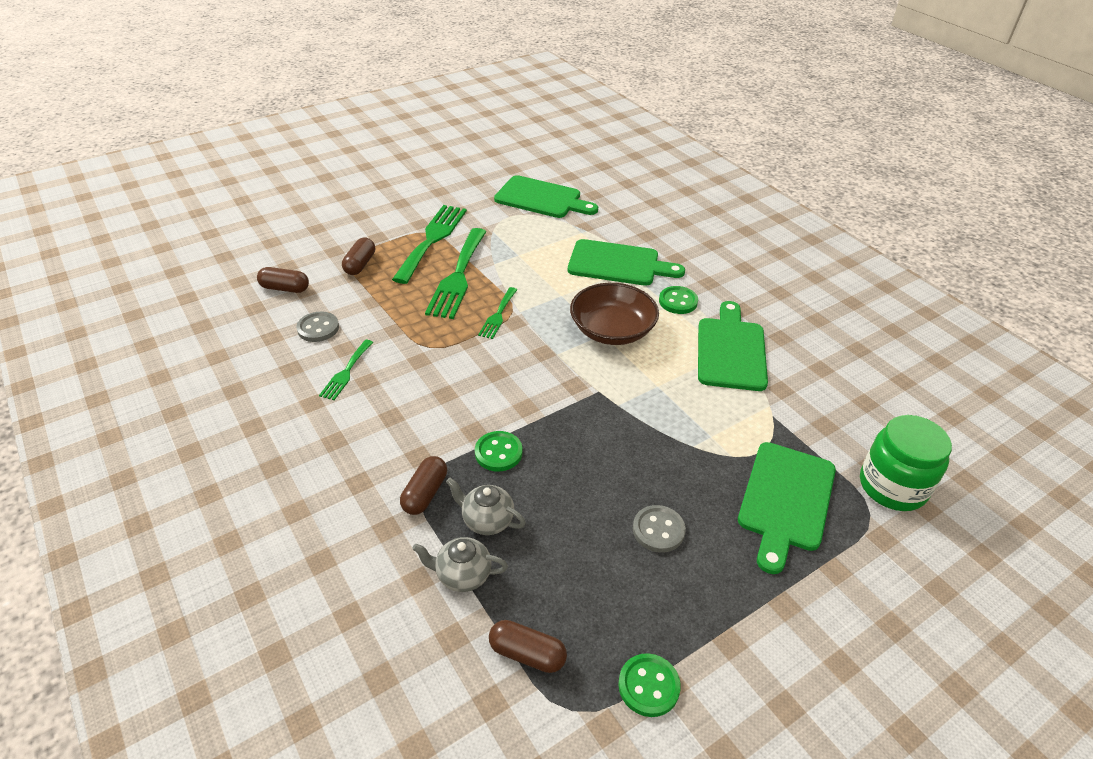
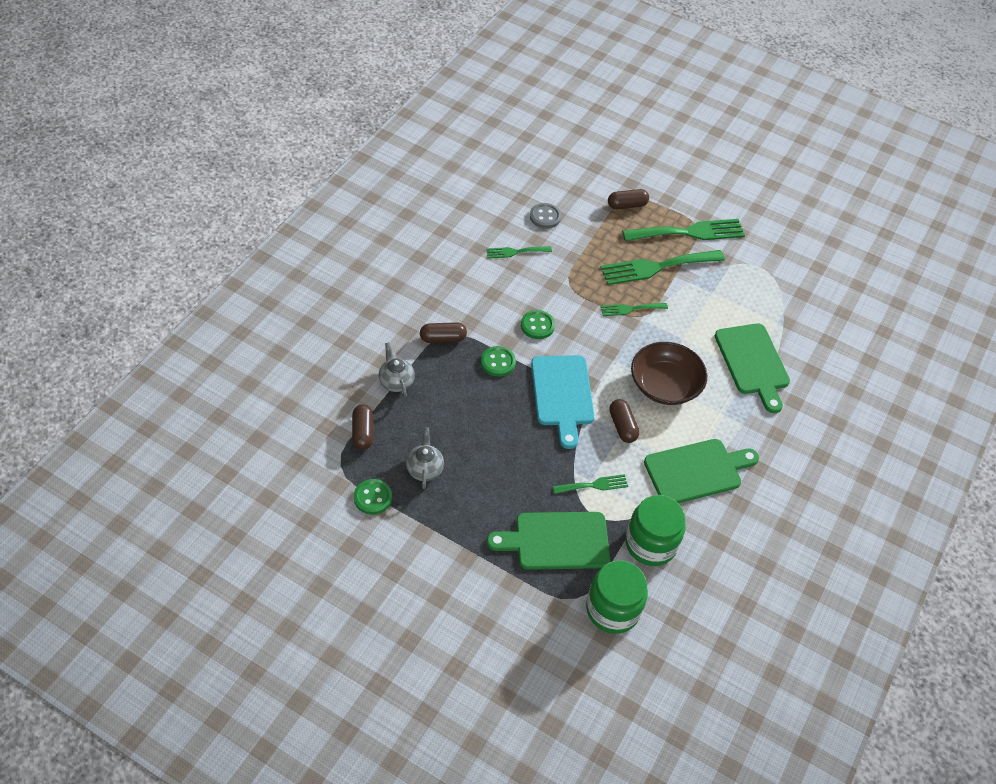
camera: 60 degrees right, 10 degrees up
(285, 288) = (571, 179): brown capsule -> brown capsule (622, 426)
(487, 520) = (441, 378): grey teapot -> grey teapot (424, 469)
(542, 198) = (804, 278): green cutting board -> none
(580, 413) = (562, 395): none -> turquoise cutting board
(658, 530) = (486, 471): grey button -> none
(678, 301) = (733, 418): green button -> green button (537, 326)
(718, 436) = (594, 485): none -> green fork
(812, 420) = (650, 544): none -> green jar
☆ ☆ ☆ ☆ ☆ ☆ ☆
No pictures, please. Output the listing above exactly as it stands.

TASK SOLUTION:
camera: 60 degrees right, 10 degrees up
(285, 288) = (571, 179): brown capsule -> brown capsule (622, 426)
(487, 520) = (441, 378): grey teapot -> grey teapot (424, 469)
(542, 198) = (804, 278): green cutting board -> none
(580, 413) = (562, 395): none -> turquoise cutting board
(658, 530) = (486, 471): grey button -> none
(678, 301) = (733, 418): green button -> green button (537, 326)
(718, 436) = (594, 485): none -> green fork
(812, 420) = (650, 544): none -> green jar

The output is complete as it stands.